- DIRECTIONS: I need the lines from the one containing "(493, 431) = (802, 490): pink" through the last line of the entries retyped exactly, with no pictures among them.

- SOURCE MATERIAL:
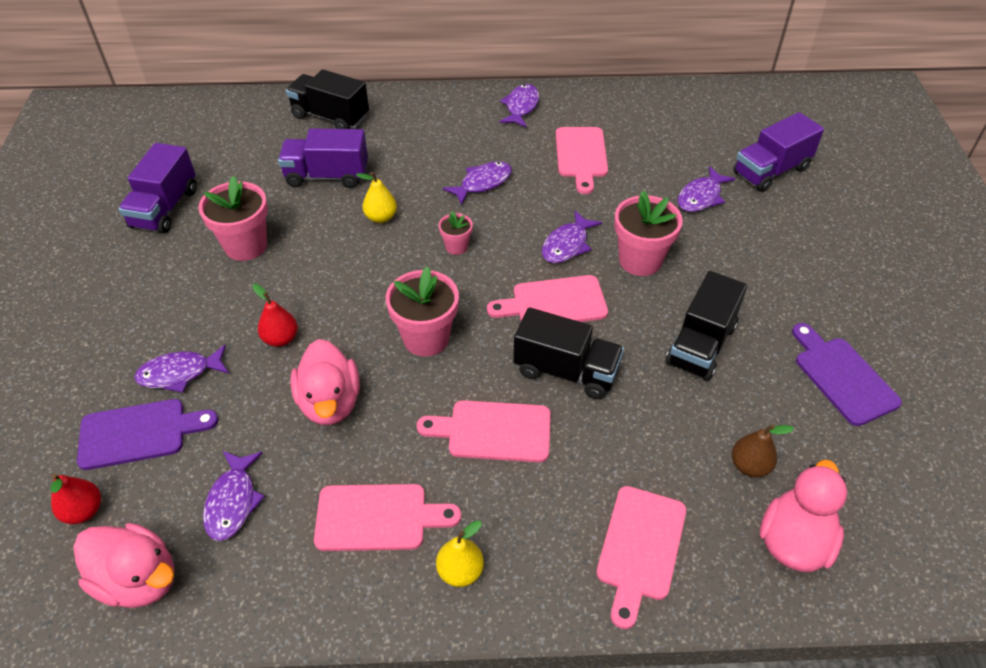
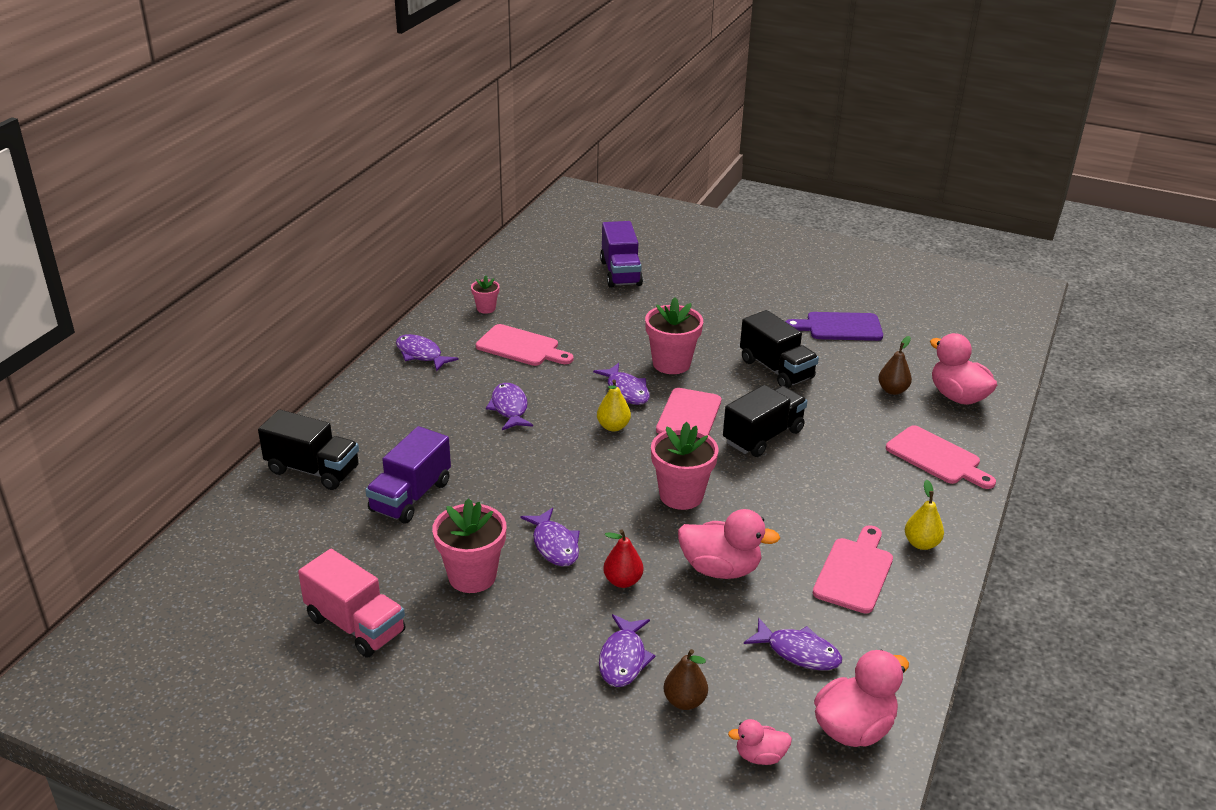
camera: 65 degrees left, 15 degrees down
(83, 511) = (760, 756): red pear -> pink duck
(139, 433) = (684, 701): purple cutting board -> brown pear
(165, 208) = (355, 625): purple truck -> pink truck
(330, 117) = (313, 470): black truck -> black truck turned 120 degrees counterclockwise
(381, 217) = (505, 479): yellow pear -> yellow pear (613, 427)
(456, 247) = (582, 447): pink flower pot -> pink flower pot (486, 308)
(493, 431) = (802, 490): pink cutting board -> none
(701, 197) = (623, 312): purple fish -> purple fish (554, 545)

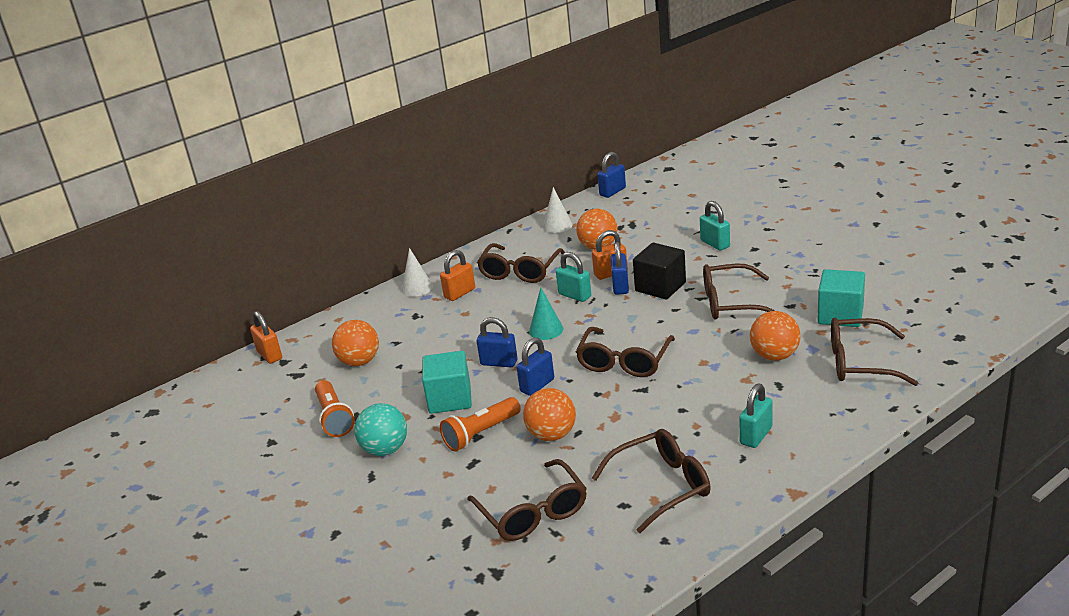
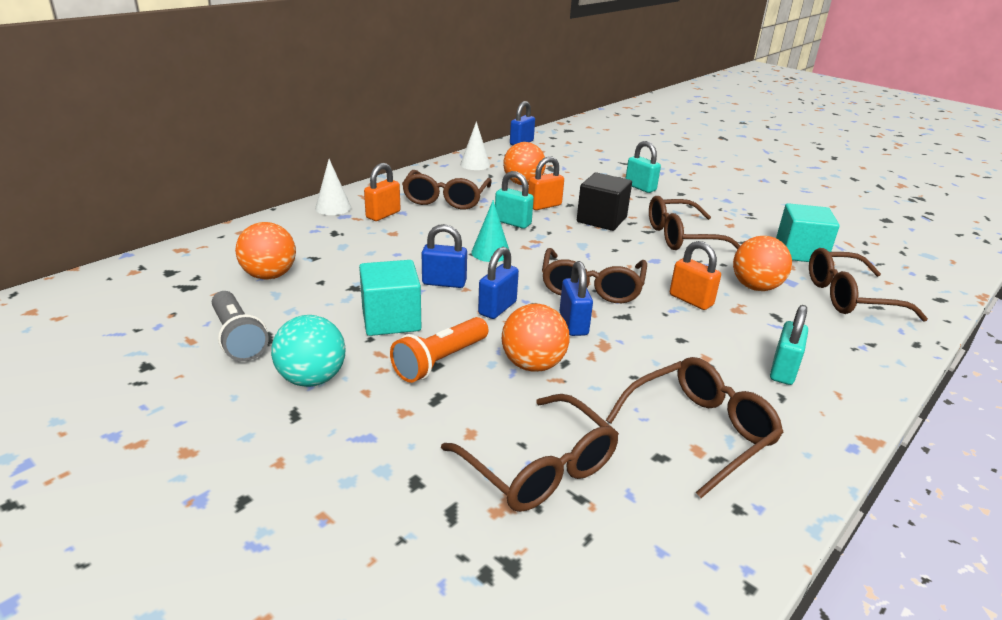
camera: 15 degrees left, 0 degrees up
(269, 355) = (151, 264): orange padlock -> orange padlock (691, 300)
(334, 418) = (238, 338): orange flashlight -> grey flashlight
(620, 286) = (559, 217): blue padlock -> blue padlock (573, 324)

- EXPECTED ANSWER:
(493, 431) = (802, 490): pink cutting board -> none
(701, 197) = (623, 312): purple fish -> purple fish (554, 545)

camera: 15 degrees left, 0 degrees up
(269, 355) = (151, 264): orange padlock -> orange padlock (691, 300)
(334, 418) = (238, 338): orange flashlight -> grey flashlight
(620, 286) = (559, 217): blue padlock -> blue padlock (573, 324)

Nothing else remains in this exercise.